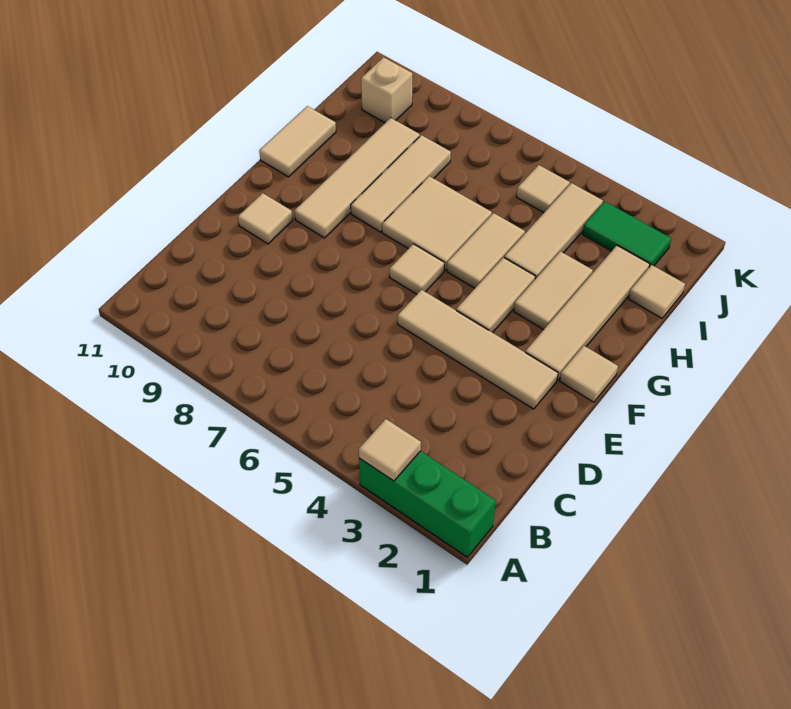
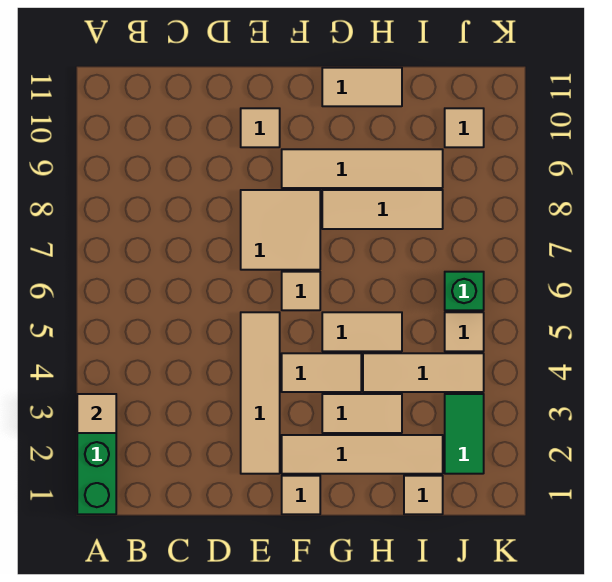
tan tile G6:H7 level 1 -> tan tile E7:F8 level 1
none -> green brick J6 level 1
tan brick J10 level 1 -> tan tile J10 level 1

##############################

What is needed:
Lines from the one holding "none -> green brick J6 level 1" through the end of the material above should be output exactly, and all others skipped.

Answer space:
none -> green brick J6 level 1
tan brick J10 level 1 -> tan tile J10 level 1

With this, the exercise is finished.